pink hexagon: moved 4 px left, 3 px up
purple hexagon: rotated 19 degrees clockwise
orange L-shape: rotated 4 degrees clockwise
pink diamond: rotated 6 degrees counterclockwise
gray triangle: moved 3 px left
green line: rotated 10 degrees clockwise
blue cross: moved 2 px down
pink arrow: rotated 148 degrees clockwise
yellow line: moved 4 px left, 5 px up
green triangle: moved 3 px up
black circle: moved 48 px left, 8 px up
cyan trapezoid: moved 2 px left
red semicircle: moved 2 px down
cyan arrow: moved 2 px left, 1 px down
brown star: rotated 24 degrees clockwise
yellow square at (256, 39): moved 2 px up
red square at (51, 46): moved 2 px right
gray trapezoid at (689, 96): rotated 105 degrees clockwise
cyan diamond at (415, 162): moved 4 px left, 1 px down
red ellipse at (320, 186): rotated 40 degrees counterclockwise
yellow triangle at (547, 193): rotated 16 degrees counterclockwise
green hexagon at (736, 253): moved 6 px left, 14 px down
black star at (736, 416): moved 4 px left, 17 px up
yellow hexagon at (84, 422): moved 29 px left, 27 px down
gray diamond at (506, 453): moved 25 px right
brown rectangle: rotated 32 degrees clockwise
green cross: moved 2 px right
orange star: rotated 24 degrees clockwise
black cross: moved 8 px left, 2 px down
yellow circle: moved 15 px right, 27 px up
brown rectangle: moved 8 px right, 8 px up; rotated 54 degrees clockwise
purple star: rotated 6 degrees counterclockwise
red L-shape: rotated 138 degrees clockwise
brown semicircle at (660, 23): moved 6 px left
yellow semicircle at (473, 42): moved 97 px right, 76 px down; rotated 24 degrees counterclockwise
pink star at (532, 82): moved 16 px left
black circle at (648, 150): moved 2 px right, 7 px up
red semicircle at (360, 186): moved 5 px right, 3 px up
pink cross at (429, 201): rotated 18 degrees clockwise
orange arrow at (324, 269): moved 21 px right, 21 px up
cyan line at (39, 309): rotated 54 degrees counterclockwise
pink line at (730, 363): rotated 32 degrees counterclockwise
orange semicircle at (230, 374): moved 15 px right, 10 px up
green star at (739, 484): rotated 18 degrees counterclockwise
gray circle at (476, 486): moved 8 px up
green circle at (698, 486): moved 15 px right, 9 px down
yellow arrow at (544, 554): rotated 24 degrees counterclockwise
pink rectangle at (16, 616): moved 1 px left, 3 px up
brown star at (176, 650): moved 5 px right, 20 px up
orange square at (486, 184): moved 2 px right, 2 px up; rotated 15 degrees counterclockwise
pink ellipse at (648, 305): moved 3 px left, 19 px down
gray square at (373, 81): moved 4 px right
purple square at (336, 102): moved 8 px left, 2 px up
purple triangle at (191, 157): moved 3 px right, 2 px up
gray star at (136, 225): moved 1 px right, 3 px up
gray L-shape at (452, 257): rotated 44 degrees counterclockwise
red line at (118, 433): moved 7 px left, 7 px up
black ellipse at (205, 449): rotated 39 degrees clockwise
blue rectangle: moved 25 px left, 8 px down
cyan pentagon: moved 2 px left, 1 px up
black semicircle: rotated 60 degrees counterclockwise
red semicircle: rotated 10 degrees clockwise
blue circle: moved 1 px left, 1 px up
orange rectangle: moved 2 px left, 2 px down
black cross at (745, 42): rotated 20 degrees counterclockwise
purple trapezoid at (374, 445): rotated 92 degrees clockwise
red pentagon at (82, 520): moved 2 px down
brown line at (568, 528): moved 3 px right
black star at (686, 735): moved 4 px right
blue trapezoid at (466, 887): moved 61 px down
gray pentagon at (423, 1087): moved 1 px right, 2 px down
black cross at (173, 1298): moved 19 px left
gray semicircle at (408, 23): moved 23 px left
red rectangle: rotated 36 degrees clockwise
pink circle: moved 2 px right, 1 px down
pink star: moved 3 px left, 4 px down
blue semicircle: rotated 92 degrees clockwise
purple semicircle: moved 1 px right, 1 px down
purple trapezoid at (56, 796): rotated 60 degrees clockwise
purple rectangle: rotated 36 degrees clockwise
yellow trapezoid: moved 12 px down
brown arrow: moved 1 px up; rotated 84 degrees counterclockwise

# # # #

# What is expected
Lay out every line in these records as a numbered list, leaving out blank lines.

# Answer to the task
1. pink hexagon: moved 4 px left, 3 px up
2. purple hexagon: rotated 19 degrees clockwise
3. orange L-shape: rotated 4 degrees clockwise
4. pink diamond: rotated 6 degrees counterclockwise
5. gray triangle: moved 3 px left
6. green line: rotated 10 degrees clockwise
7. blue cross: moved 2 px down
8. pink arrow: rotated 148 degrees clockwise
9. yellow line: moved 4 px left, 5 px up
10. green triangle: moved 3 px up
11. black circle: moved 48 px left, 8 px up
12. cyan trapezoid: moved 2 px left
13. red semicircle: moved 2 px down
14. cyan arrow: moved 2 px left, 1 px down
15. brown star: rotated 24 degrees clockwise
16. yellow square at (256, 39): moved 2 px up
17. red square at (51, 46): moved 2 px right
18. gray trapezoid at (689, 96): rotated 105 degrees clockwise
19. cyan diamond at (415, 162): moved 4 px left, 1 px down
20. red ellipse at (320, 186): rotated 40 degrees counterclockwise
21. yellow triangle at (547, 193): rotated 16 degrees counterclockwise
22. green hexagon at (736, 253): moved 6 px left, 14 px down
23. black star at (736, 416): moved 4 px left, 17 px up
24. yellow hexagon at (84, 422): moved 29 px left, 27 px down
25. gray diamond at (506, 453): moved 25 px right
26. brown rectangle: rotated 32 degrees clockwise
27. green cross: moved 2 px right
28. orange star: rotated 24 degrees clockwise
29. black cross: moved 8 px left, 2 px down
30. yellow circle: moved 15 px right, 27 px up
31. brown rectangle: moved 8 px right, 8 px up; rotated 54 degrees clockwise
32. purple star: rotated 6 degrees counterclockwise
33. red L-shape: rotated 138 degrees clockwise
34. brown semicircle at (660, 23): moved 6 px left
35. yellow semicircle at (473, 42): moved 97 px right, 76 px down; rotated 24 degrees counterclockwise
36. pink star at (532, 82): moved 16 px left
37. black circle at (648, 150): moved 2 px right, 7 px up
38. red semicircle at (360, 186): moved 5 px right, 3 px up
39. pink cross at (429, 201): rotated 18 degrees clockwise
40. orange arrow at (324, 269): moved 21 px right, 21 px up
41. cyan line at (39, 309): rotated 54 degrees counterclockwise
42. pink line at (730, 363): rotated 32 degrees counterclockwise
43. orange semicircle at (230, 374): moved 15 px right, 10 px up
44. green star at (739, 484): rotated 18 degrees counterclockwise
45. gray circle at (476, 486): moved 8 px up
46. green circle at (698, 486): moved 15 px right, 9 px down
47. yellow arrow at (544, 554): rotated 24 degrees counterclockwise
48. pink rectangle at (16, 616): moved 1 px left, 3 px up
49. brown star at (176, 650): moved 5 px right, 20 px up
50. orange square at (486, 184): moved 2 px right, 2 px up; rotated 15 degrees counterclockwise
51. pink ellipse at (648, 305): moved 3 px left, 19 px down
52. gray square at (373, 81): moved 4 px right
53. purple square at (336, 102): moved 8 px left, 2 px up
54. purple triangle at (191, 157): moved 3 px right, 2 px up
55. gray star at (136, 225): moved 1 px right, 3 px up
56. gray L-shape at (452, 257): rotated 44 degrees counterclockwise
57. red line at (118, 433): moved 7 px left, 7 px up
58. black ellipse at (205, 449): rotated 39 degrees clockwise
59. blue rectangle: moved 25 px left, 8 px down
60. cyan pentagon: moved 2 px left, 1 px up
61. black semicircle: rotated 60 degrees counterclockwise
62. red semicircle: rotated 10 degrees clockwise
63. blue circle: moved 1 px left, 1 px up
64. orange rectangle: moved 2 px left, 2 px down
65. black cross at (745, 42): rotated 20 degrees counterclockwise
66. purple trapezoid at (374, 445): rotated 92 degrees clockwise
67. red pentagon at (82, 520): moved 2 px down
68. brown line at (568, 528): moved 3 px right
69. black star at (686, 735): moved 4 px right
70. blue trapezoid at (466, 887): moved 61 px down
71. gray pentagon at (423, 1087): moved 1 px right, 2 px down
72. black cross at (173, 1298): moved 19 px left
73. gray semicircle at (408, 23): moved 23 px left
74. red rectangle: rotated 36 degrees clockwise
75. pink circle: moved 2 px right, 1 px down
76. pink star: moved 3 px left, 4 px down
77. blue semicircle: rotated 92 degrees clockwise
78. purple semicircle: moved 1 px right, 1 px down
79. purple trapezoid at (56, 796): rotated 60 degrees clockwise
80. purple rectangle: rotated 36 degrees clockwise
81. yellow trapezoid: moved 12 px down
82. brown arrow: moved 1 px up; rotated 84 degrees counterclockwise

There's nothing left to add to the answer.